| ACTIVITY |
Reproduce the listing verbatim through the line with "camera: 120 degrees left, 10 degrees down".

| SUPPLIED INFORMATION |
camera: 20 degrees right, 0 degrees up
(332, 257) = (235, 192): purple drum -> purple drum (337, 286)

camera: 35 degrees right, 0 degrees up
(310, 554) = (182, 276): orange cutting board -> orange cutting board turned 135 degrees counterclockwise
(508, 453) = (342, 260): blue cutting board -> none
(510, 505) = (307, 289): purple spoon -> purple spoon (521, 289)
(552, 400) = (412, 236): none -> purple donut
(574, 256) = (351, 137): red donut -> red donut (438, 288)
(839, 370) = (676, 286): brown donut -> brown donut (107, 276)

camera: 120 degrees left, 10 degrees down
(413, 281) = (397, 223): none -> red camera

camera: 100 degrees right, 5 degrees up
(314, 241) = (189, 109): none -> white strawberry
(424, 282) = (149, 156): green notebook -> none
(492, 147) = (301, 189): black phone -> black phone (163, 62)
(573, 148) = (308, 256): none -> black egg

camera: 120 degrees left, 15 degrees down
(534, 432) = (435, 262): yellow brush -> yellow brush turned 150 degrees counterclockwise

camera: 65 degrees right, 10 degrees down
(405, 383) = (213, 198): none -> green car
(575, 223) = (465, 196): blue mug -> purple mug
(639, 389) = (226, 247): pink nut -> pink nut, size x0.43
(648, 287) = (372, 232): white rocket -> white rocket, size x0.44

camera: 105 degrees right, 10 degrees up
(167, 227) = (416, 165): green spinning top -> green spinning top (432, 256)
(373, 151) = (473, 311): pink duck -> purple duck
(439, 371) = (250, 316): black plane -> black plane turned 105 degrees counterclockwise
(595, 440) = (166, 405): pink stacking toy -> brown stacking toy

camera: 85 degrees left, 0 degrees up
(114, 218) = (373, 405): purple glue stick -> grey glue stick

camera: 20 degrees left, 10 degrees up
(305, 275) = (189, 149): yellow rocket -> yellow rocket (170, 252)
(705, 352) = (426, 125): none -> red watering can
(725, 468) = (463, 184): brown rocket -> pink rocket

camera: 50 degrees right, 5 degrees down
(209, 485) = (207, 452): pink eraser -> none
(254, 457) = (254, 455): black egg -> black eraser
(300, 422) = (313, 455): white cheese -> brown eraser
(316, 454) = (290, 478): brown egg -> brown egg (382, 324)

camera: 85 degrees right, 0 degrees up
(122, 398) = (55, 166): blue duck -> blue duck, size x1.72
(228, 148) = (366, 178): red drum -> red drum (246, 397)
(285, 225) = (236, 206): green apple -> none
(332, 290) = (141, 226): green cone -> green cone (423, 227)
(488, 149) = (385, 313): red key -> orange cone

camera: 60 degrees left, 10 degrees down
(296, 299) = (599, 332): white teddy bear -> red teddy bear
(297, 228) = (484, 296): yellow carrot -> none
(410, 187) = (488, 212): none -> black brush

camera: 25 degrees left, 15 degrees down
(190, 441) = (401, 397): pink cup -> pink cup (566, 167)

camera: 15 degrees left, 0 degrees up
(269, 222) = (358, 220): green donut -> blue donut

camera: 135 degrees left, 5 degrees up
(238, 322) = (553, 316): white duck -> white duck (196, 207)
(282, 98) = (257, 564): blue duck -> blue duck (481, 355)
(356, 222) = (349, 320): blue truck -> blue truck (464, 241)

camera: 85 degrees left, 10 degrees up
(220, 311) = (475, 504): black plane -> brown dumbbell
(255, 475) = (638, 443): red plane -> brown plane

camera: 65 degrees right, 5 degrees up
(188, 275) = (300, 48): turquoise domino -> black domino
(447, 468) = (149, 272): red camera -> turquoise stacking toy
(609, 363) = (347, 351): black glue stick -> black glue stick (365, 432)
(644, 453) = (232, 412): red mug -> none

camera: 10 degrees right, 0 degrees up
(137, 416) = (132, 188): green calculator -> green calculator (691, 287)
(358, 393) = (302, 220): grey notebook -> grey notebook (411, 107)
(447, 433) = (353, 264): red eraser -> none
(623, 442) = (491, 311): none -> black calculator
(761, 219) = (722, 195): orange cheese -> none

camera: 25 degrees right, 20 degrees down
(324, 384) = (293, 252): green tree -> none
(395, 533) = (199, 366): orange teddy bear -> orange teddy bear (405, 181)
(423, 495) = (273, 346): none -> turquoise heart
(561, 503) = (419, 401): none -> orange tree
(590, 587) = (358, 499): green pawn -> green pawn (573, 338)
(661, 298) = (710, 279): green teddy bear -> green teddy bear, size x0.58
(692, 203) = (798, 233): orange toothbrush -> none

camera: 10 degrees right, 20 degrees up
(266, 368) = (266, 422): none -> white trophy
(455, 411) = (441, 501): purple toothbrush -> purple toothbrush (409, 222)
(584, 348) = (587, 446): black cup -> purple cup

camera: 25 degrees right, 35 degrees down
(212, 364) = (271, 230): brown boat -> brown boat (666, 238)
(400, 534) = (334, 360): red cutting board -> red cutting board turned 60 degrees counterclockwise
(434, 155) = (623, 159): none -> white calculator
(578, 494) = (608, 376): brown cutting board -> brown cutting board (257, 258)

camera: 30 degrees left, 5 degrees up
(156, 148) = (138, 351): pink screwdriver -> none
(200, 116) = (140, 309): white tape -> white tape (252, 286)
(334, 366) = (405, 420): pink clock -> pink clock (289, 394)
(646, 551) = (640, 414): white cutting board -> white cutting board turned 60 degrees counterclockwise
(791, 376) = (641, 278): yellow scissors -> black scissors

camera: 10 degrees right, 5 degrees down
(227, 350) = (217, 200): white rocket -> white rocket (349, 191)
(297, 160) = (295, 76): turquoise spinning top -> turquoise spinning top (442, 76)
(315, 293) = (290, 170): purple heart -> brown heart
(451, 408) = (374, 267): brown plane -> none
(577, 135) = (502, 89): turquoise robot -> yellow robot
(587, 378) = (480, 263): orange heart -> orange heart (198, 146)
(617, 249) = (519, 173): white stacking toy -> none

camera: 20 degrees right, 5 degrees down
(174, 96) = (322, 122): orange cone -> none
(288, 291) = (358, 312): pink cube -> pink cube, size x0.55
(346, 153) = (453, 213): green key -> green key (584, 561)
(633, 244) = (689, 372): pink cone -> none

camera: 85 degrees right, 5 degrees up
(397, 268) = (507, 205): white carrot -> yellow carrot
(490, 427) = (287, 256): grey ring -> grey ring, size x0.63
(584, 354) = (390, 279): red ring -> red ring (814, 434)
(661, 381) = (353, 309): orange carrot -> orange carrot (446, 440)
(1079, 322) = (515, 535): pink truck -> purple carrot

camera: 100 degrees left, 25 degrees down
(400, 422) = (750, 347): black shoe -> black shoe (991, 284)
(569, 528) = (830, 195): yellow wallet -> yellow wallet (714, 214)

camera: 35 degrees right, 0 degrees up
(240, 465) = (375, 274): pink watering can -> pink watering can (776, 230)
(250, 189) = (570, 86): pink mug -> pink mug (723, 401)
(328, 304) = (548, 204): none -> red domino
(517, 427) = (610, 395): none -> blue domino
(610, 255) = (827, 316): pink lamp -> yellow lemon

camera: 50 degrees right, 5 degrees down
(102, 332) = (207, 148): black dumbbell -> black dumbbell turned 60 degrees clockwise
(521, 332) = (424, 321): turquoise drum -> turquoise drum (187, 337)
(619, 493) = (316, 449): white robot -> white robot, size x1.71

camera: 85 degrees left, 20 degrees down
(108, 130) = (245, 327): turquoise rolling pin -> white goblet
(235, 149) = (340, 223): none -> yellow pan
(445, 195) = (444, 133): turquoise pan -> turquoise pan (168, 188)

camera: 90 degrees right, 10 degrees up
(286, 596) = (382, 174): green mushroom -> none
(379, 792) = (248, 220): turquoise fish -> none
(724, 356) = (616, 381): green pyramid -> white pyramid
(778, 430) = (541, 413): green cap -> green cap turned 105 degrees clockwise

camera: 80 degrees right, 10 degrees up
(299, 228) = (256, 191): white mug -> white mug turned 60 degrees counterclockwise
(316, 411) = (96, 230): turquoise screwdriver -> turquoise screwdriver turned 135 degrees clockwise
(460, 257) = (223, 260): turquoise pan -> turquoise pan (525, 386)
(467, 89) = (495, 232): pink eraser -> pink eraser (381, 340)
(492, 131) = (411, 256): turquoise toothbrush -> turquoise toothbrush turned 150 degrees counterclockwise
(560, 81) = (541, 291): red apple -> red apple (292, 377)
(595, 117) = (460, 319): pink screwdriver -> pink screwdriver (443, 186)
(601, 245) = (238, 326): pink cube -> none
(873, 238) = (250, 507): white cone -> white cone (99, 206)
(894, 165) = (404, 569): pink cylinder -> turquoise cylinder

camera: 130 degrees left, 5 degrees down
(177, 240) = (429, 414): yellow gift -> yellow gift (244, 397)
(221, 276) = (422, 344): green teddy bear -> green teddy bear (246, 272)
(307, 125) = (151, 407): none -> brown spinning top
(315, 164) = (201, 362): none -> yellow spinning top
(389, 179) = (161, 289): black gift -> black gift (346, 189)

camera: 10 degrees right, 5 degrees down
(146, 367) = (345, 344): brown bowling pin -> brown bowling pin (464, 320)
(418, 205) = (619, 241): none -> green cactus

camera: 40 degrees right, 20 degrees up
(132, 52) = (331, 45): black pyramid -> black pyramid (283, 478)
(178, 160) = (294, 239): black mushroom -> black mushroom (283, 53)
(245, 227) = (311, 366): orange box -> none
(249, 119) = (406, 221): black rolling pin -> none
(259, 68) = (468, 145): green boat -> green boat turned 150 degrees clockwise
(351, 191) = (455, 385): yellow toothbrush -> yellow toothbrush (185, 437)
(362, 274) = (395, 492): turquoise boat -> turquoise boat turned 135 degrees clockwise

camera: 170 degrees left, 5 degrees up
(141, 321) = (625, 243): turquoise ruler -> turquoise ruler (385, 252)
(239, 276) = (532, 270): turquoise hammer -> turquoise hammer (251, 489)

| YOUR RESPONSE |
camera: 20 degrees right, 0 degrees up
(332, 257) = (235, 192): purple drum -> purple drum (337, 286)

camera: 35 degrees right, 0 degrees up
(310, 554) = (182, 276): orange cutting board -> orange cutting board turned 135 degrees counterclockwise
(508, 453) = (342, 260): blue cutting board -> none
(510, 505) = (307, 289): purple spoon -> purple spoon (521, 289)
(552, 400) = (412, 236): none -> purple donut
(574, 256) = (351, 137): red donut -> red donut (438, 288)
(839, 370) = (676, 286): brown donut -> brown donut (107, 276)

camera: 120 degrees left, 10 degrees down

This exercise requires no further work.